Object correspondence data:

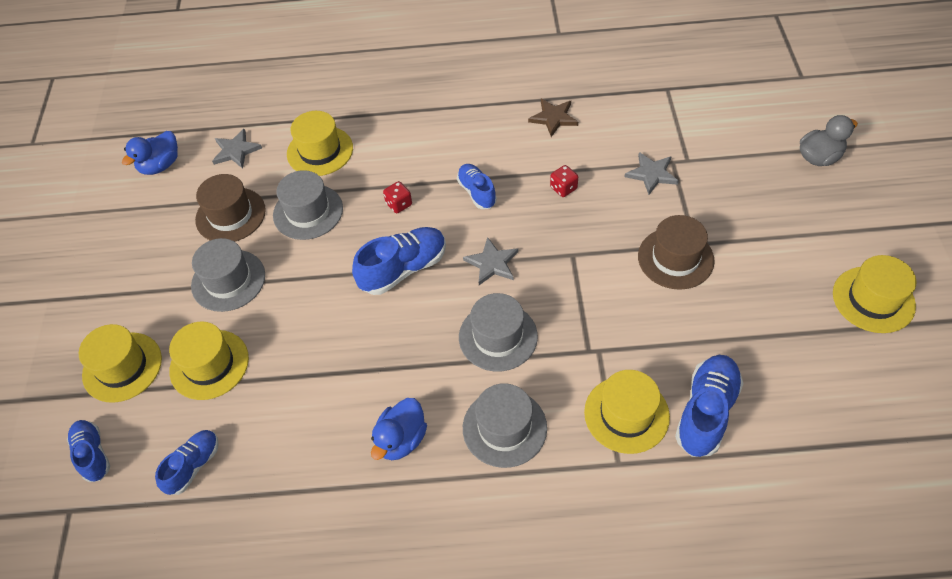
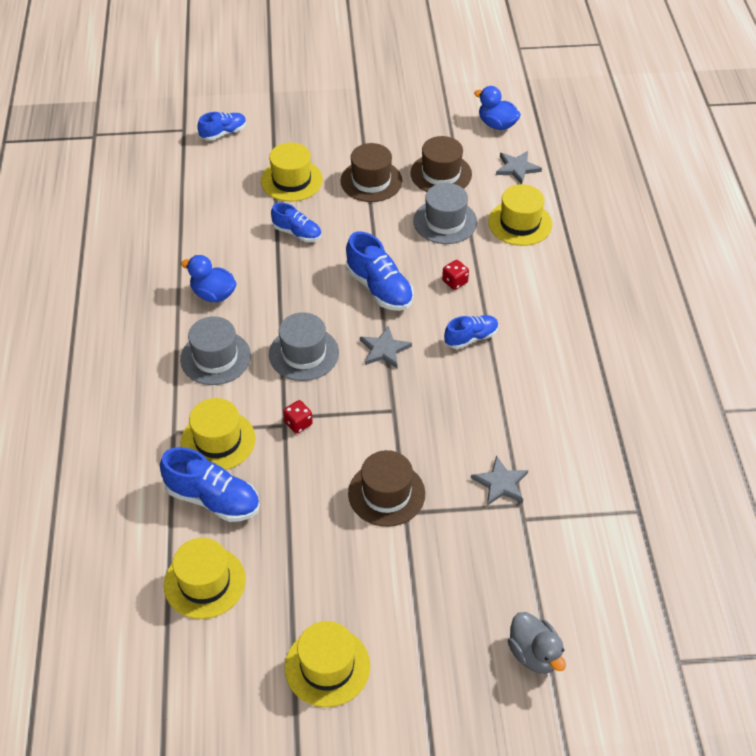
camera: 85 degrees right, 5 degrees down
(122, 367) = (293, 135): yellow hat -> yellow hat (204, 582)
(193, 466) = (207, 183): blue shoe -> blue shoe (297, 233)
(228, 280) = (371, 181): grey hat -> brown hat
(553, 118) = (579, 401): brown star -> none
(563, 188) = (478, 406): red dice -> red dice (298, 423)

(To do): Go through the data above and return each line containing the string "brown".

(Output of the task):
(228, 280) = (371, 181): grey hat -> brown hat
(553, 118) = (579, 401): brown star -> none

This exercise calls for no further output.